[[ Excerpted data, beginning ]]

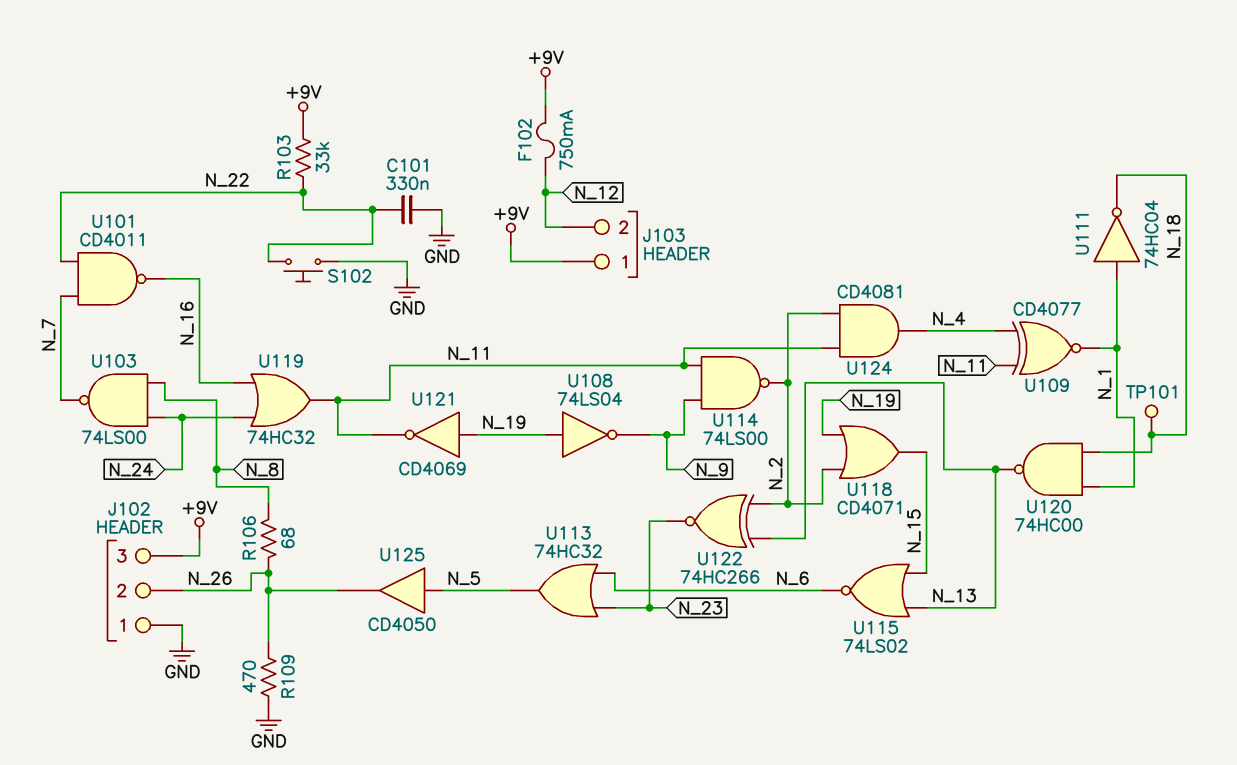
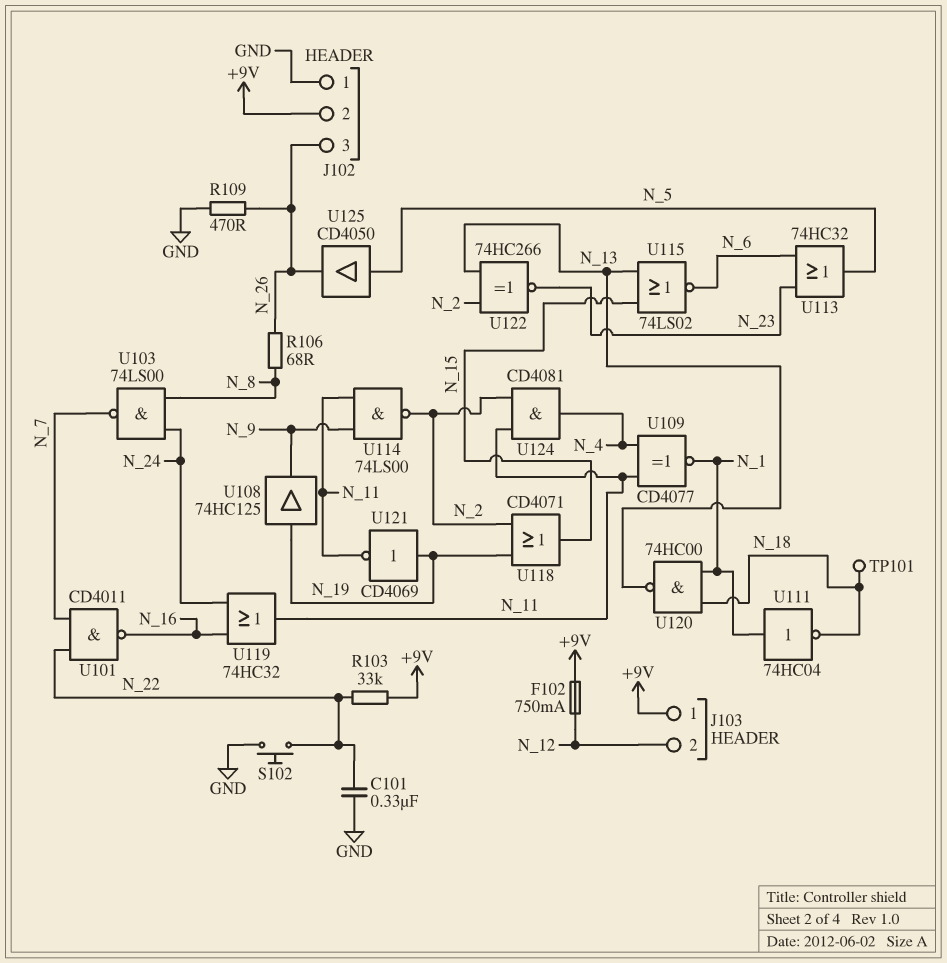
J102 pin 2: N_26 -> +9V
J102 pin 3: +9V -> N_26
U108: NOT 74LS04 (in N_19, out N_9) -> buffer 74HC125 (in N_19, out N_9)

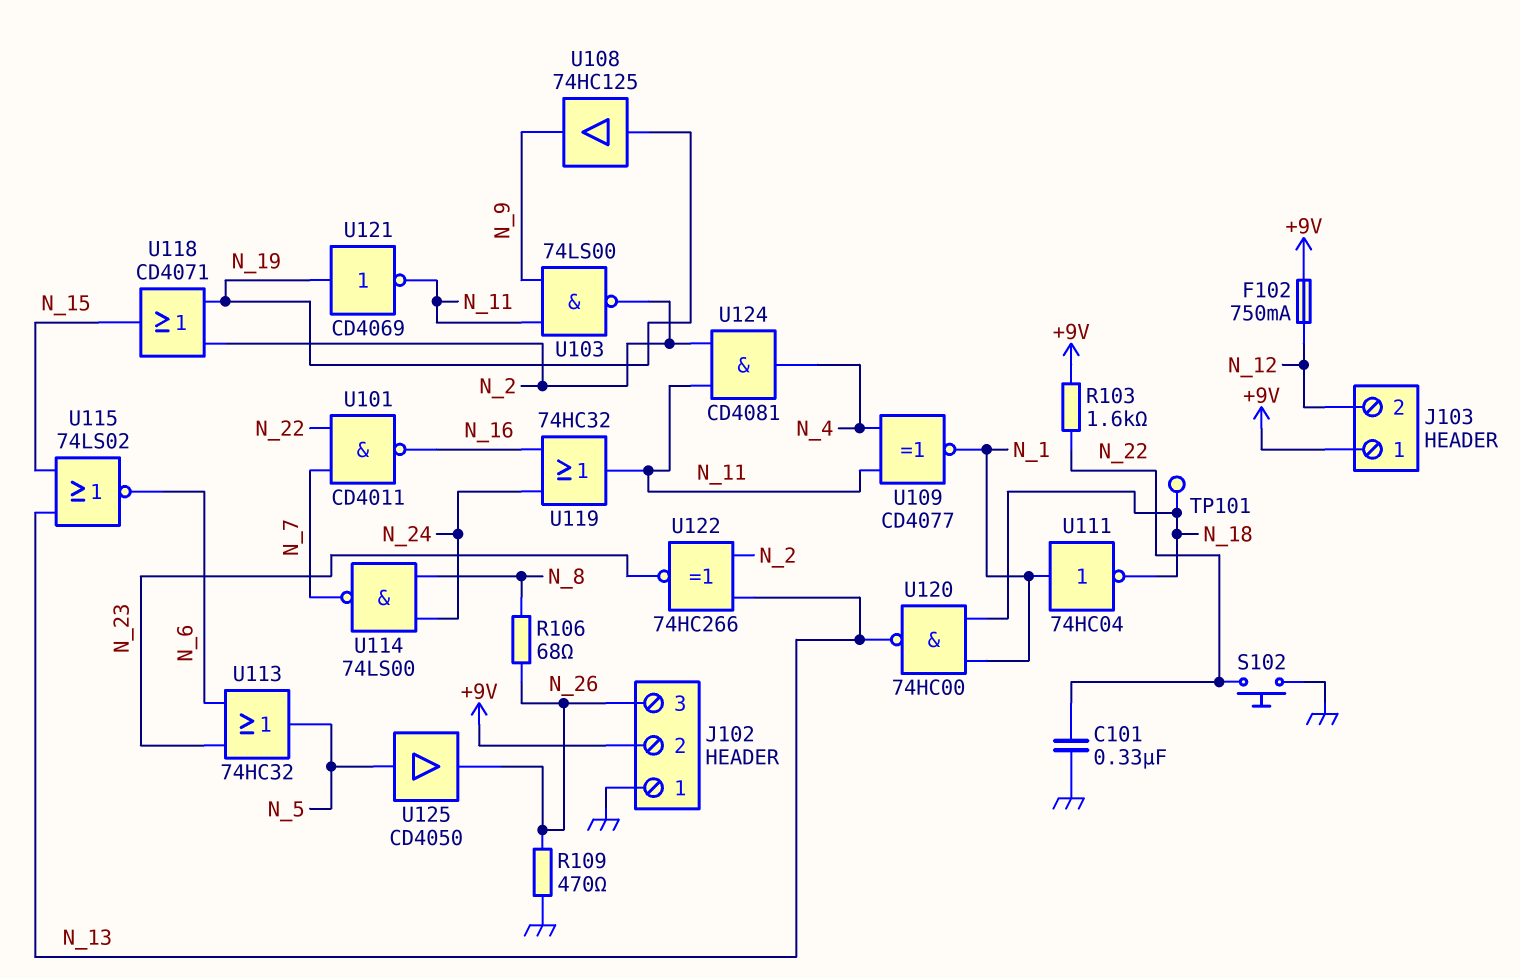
R103: 33k (+9V, N_22) -> 1.6k (+9V, N_22)
U103: NAND 74LS00 (in N_8, in N_24, out N_7) -> NAND 74LS00 (in N_9, in N_11, out N_2)
U114: NAND 74LS00 (in N_9, in N_11, out N_2) -> NAND 74LS00 (in N_8, in N_24, out N_7)

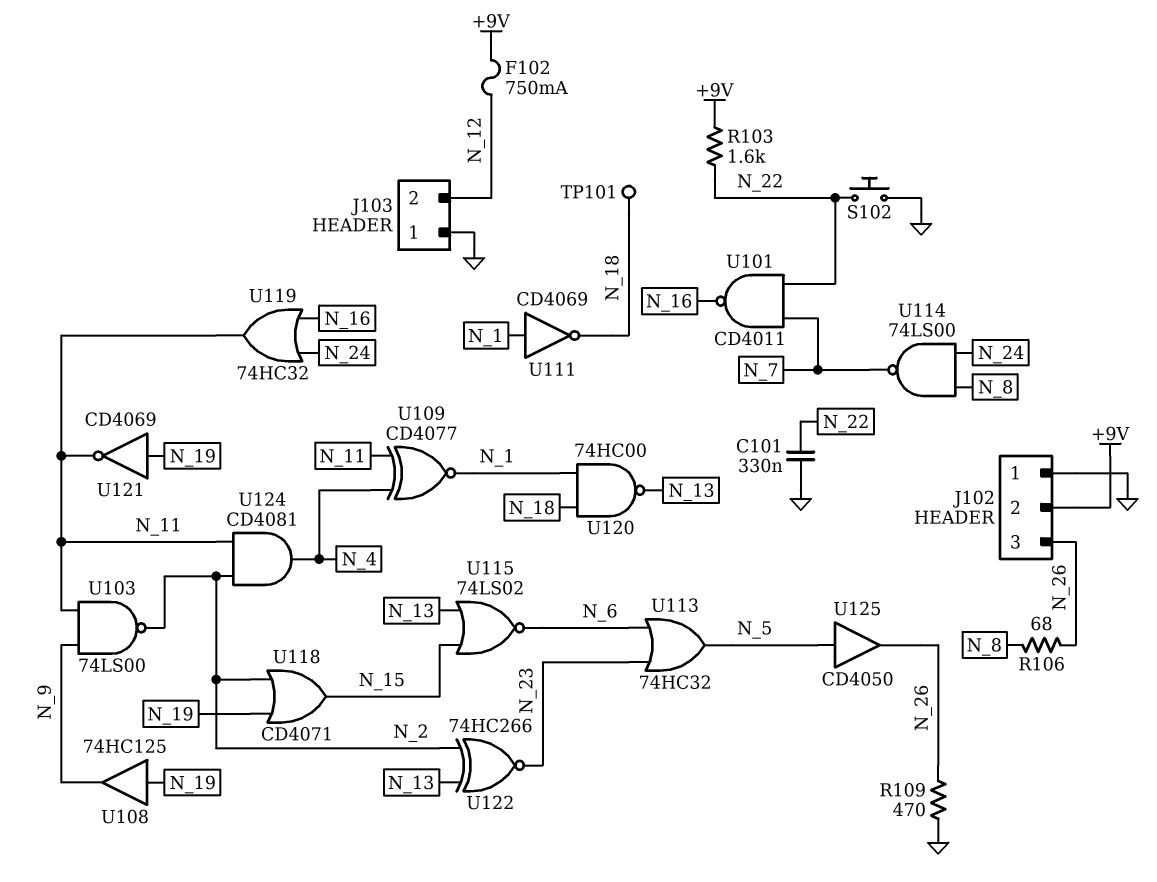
J103 pin 1: +9V -> GND
U111: NOT 74HC04 (in N_1, out N_18) -> NOT CD4069 (in N_1, out N_18)

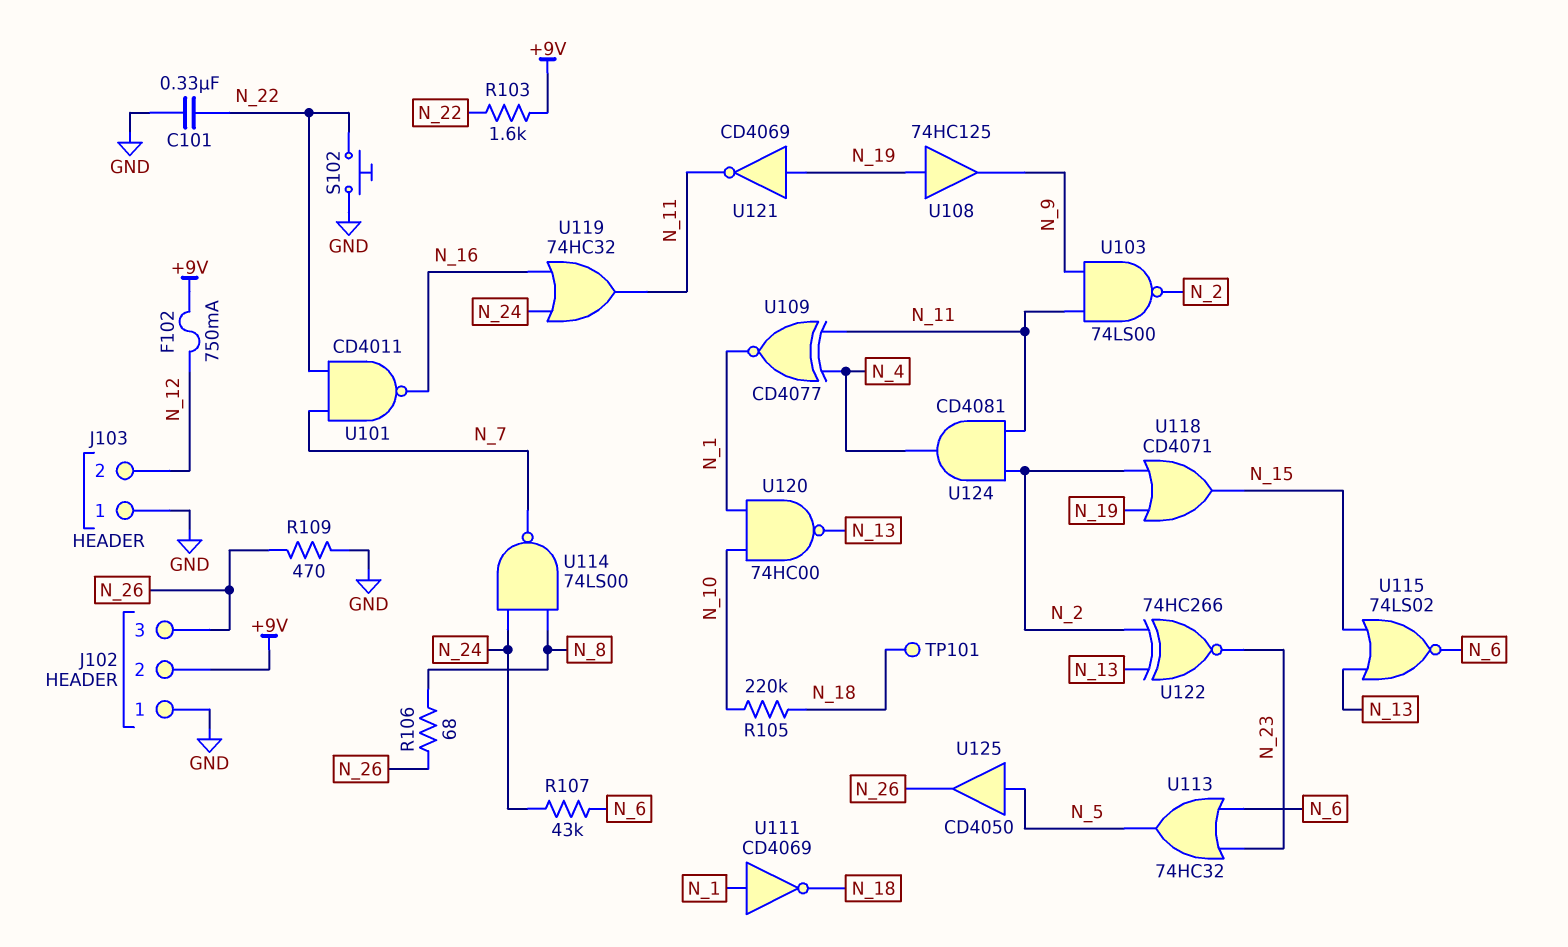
R105: none -> 220k (N_10, N_18)
R107: none -> 43k (N_6, N_24)
U120: NAND 74HC00 (in N_1, in N_18, out N_13) -> NAND 74HC00 (in N_1, in N_10, out N_13)

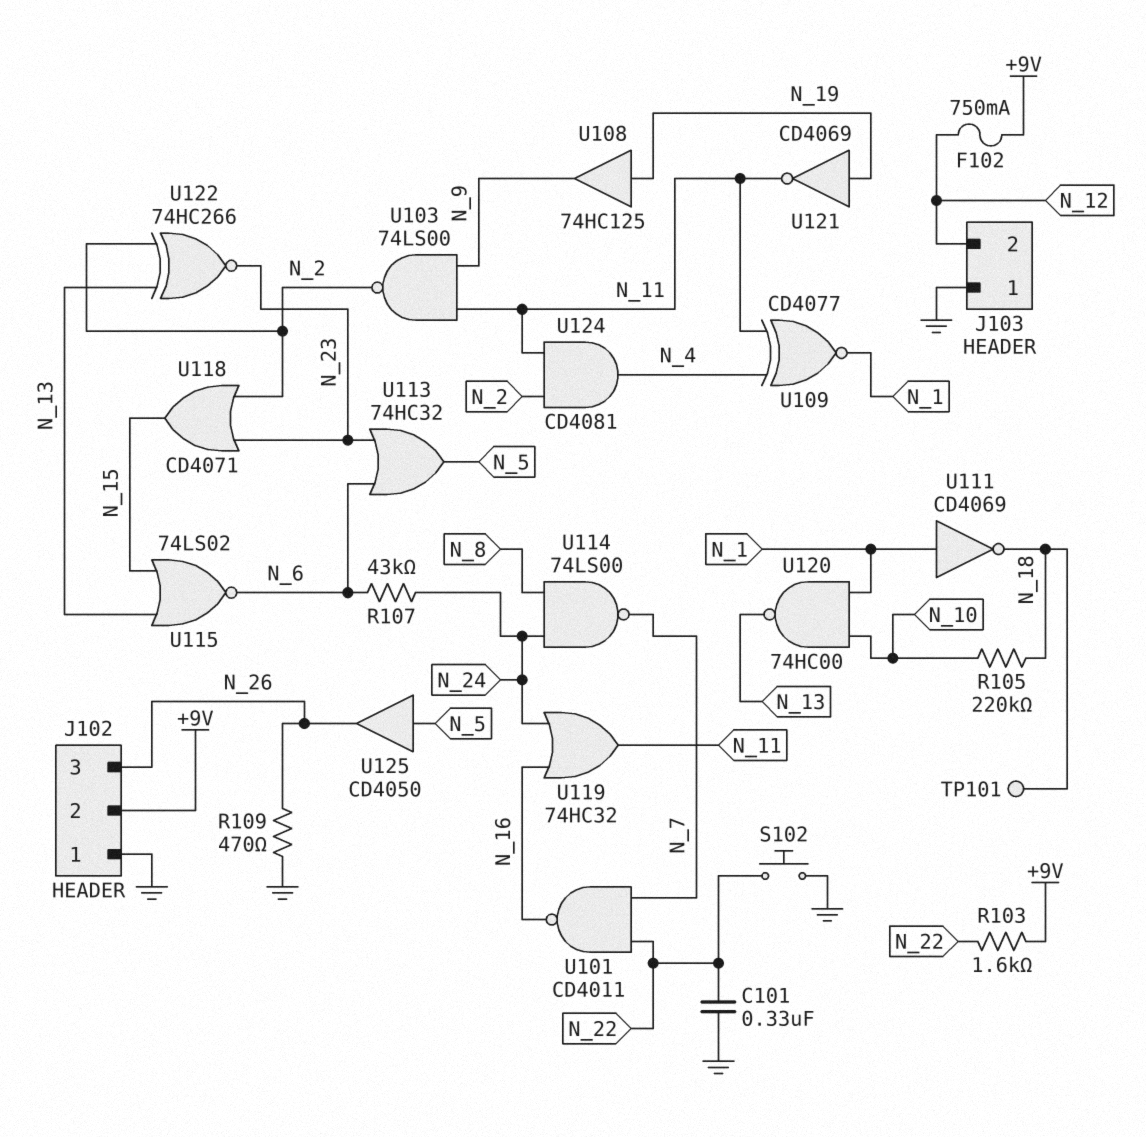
R106: 68 (N_8, N_26) -> none
U118: OR CD4071 (in N_2, in N_19, out N_15) -> OR CD4071 (in N_2, in N_23, out N_15)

[[ Excerpted data, end ]]

Leave out every picture, and copy exactly the lines from the line that contains "U120: NAND 74HC00" through the end of the material.

U120: NAND 74HC00 (in N_1, in N_18, out N_13) -> NAND 74HC00 (in N_1, in N_10, out N_13)

R106: 68 (N_8, N_26) -> none
U118: OR CD4071 (in N_2, in N_19, out N_15) -> OR CD4071 (in N_2, in N_23, out N_15)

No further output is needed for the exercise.